**Required action:** Below are lines of data, and only some are wanted. Please repeat exactly those from the line that has "pos1: [773, 395]" through the line that has "pos1: [562, 386]".

Supplied material below:

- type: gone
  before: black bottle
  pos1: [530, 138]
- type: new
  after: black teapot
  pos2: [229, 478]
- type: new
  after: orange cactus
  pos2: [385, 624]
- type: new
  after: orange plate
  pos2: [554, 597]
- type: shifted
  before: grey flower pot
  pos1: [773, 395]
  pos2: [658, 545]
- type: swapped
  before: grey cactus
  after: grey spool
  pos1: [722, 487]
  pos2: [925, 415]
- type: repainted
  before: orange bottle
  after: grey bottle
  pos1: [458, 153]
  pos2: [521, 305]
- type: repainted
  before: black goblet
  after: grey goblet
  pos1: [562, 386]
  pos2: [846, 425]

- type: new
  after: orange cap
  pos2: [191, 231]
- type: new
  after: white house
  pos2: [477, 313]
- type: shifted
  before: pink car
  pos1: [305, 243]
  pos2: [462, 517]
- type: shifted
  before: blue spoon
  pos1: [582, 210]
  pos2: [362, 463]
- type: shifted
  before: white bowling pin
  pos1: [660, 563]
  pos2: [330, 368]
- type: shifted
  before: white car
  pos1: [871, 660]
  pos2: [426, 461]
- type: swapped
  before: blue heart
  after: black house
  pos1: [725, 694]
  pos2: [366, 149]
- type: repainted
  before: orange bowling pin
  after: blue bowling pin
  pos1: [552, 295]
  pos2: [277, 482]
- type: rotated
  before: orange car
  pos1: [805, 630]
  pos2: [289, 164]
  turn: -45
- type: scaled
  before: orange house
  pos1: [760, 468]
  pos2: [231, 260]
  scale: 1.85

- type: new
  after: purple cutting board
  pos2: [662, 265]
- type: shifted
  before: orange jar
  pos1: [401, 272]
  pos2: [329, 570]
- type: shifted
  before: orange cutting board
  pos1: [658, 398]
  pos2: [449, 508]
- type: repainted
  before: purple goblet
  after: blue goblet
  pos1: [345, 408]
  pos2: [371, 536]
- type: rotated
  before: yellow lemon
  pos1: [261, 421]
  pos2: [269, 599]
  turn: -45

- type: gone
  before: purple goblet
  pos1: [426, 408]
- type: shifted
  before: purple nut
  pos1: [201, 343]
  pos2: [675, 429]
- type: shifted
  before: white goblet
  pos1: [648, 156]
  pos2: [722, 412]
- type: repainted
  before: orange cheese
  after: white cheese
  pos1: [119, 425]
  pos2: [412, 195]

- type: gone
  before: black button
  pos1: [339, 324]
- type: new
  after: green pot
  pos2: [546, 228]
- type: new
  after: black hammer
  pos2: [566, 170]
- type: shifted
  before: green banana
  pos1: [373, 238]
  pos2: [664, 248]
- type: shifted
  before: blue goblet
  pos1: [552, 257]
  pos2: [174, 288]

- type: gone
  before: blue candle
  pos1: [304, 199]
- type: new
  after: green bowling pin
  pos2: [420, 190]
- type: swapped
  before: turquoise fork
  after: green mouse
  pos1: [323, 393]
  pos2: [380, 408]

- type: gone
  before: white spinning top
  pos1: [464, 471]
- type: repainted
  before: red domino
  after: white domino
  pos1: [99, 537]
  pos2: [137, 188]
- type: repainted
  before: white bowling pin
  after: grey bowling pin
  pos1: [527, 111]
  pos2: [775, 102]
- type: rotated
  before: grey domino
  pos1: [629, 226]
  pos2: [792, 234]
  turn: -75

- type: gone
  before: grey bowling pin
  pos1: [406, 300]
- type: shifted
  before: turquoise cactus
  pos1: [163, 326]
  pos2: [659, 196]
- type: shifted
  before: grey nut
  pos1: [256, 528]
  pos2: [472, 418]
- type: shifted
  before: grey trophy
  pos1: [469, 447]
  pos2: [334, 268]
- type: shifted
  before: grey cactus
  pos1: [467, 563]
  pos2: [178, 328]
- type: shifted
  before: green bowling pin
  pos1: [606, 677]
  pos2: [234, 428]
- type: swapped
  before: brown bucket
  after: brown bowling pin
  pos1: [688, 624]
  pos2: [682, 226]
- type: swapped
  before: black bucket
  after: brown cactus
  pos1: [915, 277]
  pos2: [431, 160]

End of Supplied material.

**Task answer:**
  pos1: [773, 395]
  pos2: [658, 545]
- type: swapped
  before: grey cactus
  after: grey spool
  pos1: [722, 487]
  pos2: [925, 415]
- type: repainted
  before: orange bottle
  after: grey bottle
  pos1: [458, 153]
  pos2: [521, 305]
- type: repainted
  before: black goblet
  after: grey goblet
  pos1: [562, 386]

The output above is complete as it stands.